- [Brief]:
What lines of the data include the string "field"? Copy them all.

————

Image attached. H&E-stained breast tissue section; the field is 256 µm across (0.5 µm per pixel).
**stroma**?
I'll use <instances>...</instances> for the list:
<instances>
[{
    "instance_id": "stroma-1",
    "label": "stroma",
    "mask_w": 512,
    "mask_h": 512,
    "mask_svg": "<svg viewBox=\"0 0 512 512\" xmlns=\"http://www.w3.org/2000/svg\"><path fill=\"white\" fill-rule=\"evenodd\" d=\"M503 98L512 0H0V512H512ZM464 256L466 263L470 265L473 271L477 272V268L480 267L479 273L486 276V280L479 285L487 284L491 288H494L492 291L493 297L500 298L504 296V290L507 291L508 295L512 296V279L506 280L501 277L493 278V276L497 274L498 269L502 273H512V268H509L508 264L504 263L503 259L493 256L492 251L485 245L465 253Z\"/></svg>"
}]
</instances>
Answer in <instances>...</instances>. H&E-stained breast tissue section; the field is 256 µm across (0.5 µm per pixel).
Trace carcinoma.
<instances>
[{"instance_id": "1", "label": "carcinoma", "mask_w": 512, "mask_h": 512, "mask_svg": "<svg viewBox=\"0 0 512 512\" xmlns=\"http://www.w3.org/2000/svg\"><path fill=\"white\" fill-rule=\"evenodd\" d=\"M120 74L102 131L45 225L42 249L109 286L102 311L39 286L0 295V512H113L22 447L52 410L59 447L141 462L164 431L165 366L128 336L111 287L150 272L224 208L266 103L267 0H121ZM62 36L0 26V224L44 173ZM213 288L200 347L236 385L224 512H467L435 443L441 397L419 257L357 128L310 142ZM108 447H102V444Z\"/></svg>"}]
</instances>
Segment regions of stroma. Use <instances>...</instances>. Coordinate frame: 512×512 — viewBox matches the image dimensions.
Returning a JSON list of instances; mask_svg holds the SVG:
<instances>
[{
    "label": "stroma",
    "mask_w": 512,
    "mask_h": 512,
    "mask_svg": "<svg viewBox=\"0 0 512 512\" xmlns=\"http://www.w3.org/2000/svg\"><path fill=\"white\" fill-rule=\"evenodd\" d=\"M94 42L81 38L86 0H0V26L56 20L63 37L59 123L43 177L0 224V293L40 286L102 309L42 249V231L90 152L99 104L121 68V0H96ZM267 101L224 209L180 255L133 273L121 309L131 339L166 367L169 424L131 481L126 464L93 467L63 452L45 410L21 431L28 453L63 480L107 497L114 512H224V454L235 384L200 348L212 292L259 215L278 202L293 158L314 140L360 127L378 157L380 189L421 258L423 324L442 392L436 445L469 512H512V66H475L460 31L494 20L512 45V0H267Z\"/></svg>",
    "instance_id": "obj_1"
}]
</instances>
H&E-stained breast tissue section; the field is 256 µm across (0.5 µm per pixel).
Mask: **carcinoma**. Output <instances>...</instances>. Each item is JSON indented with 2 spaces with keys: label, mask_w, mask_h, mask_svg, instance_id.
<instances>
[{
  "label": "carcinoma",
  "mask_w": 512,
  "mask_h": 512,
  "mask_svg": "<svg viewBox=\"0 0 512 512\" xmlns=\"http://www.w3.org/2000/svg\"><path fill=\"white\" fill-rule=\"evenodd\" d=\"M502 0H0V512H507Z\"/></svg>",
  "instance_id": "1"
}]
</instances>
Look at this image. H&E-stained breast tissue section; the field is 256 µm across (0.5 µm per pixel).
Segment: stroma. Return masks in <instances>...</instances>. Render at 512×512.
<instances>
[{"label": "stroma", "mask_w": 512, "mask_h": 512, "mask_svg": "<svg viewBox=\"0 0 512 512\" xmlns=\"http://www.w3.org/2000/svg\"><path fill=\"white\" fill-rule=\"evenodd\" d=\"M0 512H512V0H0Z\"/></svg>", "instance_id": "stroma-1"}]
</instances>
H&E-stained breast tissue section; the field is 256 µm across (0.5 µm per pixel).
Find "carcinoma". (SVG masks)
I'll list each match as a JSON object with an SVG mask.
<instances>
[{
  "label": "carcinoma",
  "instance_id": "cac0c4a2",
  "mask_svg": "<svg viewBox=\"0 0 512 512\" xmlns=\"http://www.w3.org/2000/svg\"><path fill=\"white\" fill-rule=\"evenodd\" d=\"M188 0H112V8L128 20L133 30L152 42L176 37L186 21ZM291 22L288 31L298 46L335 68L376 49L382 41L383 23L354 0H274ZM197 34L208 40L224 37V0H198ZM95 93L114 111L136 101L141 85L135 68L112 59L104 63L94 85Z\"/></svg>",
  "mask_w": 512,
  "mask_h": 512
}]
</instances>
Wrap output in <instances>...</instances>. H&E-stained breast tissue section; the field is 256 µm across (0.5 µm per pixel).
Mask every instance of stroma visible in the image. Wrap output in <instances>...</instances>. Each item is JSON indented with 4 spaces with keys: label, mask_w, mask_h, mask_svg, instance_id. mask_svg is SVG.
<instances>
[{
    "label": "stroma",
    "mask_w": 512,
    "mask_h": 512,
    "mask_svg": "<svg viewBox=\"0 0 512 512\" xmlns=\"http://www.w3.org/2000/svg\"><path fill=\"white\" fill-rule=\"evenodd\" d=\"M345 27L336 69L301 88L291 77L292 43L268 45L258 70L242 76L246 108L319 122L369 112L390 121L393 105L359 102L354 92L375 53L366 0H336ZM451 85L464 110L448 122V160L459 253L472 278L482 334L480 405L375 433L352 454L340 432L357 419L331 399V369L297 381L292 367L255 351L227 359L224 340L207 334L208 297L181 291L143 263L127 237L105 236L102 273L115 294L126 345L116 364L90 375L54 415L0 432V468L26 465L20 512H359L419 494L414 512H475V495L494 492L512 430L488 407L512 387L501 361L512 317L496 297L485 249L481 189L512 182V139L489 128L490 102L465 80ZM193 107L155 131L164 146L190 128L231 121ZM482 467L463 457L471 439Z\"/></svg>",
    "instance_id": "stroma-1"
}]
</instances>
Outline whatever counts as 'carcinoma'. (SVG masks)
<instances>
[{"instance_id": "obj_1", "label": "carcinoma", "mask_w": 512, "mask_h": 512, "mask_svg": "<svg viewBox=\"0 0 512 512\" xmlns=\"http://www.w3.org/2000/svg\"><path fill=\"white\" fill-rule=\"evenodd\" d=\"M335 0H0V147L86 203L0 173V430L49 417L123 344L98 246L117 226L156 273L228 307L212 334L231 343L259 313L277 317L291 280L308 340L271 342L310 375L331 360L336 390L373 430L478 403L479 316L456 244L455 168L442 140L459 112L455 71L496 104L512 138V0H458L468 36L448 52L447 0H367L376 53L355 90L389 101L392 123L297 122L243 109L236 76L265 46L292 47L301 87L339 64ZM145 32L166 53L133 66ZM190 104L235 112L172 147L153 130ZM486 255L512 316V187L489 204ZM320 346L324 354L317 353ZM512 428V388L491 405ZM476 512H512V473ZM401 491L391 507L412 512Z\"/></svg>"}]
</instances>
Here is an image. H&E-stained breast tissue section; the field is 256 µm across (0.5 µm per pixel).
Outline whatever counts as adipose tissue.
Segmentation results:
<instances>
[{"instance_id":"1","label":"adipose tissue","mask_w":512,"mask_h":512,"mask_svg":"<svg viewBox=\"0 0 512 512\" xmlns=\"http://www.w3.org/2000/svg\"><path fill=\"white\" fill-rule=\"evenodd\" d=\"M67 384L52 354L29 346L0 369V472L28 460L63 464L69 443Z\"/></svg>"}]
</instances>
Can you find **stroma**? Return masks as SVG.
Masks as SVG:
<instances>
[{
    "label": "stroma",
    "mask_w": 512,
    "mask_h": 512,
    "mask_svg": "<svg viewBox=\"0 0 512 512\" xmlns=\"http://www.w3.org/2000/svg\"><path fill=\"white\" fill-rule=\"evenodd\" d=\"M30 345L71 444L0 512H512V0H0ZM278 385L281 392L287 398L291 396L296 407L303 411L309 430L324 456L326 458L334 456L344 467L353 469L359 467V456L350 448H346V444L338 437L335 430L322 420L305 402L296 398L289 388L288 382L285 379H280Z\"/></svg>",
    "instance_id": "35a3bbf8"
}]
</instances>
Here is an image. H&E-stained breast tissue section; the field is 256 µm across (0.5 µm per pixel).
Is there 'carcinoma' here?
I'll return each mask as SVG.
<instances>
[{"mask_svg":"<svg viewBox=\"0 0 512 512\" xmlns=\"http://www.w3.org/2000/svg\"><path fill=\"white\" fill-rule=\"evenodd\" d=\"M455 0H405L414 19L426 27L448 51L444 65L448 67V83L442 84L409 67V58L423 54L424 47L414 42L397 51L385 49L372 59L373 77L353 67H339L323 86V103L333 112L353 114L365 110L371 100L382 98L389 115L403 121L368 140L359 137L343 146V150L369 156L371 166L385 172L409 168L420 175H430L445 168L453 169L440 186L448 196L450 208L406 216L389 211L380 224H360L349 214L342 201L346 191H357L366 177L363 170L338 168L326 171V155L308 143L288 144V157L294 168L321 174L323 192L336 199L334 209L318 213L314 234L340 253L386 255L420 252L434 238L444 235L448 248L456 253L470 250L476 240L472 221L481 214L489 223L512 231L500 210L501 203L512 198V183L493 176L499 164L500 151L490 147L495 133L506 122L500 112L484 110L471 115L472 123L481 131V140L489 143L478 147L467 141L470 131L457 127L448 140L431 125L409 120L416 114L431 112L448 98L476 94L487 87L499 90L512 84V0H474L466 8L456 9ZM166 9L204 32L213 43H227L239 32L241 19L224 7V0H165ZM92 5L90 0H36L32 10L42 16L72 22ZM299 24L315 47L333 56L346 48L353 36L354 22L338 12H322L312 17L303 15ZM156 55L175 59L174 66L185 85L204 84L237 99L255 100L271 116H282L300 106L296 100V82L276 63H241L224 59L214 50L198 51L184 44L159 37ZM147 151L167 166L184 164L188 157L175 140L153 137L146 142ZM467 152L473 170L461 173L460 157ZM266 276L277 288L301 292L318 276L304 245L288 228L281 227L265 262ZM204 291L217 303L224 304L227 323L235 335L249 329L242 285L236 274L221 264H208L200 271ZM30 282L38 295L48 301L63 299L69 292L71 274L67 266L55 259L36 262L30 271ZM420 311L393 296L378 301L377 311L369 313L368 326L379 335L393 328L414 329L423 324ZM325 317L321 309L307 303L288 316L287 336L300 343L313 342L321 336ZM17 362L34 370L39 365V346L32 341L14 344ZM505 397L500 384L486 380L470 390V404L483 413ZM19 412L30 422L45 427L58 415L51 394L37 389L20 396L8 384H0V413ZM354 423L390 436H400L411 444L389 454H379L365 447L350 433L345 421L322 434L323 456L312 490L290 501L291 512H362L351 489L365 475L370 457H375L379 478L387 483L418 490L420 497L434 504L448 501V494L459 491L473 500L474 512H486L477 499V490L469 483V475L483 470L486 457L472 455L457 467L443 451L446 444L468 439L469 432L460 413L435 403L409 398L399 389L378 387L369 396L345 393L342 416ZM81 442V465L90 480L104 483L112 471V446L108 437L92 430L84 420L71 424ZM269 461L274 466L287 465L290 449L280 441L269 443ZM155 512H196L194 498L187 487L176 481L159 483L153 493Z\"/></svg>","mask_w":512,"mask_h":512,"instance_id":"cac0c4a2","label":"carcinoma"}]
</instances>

————

- [Solution to the exercise]:
Image attached. H&E-stained breast tissue section; the field is 256 µm across (0.5 µm per pixel).
Answer in <instances>...</instances>. H&E-stained breast tissue section; the field is 256 µm across (0.5 µm per pixel).
H&E-stained breast tissue section; the field is 256 µm across (0.5 µm per pixel).
Look at this image. H&E-stained breast tissue section; the field is 256 µm across (0.5 µm per pixel).
H&E-stained breast tissue section; the field is 256 µm across (0.5 µm per pixel).
Wrap output in <instances>...</instances>. H&E-stained breast tissue section; the field is 256 µm across (0.5 µm per pixel).
Here is an image. H&E-stained breast tissue section; the field is 256 µm across (0.5 µm per pixel).
Here is an image. H&E-stained breast tissue section; the field is 256 µm across (0.5 µm per pixel).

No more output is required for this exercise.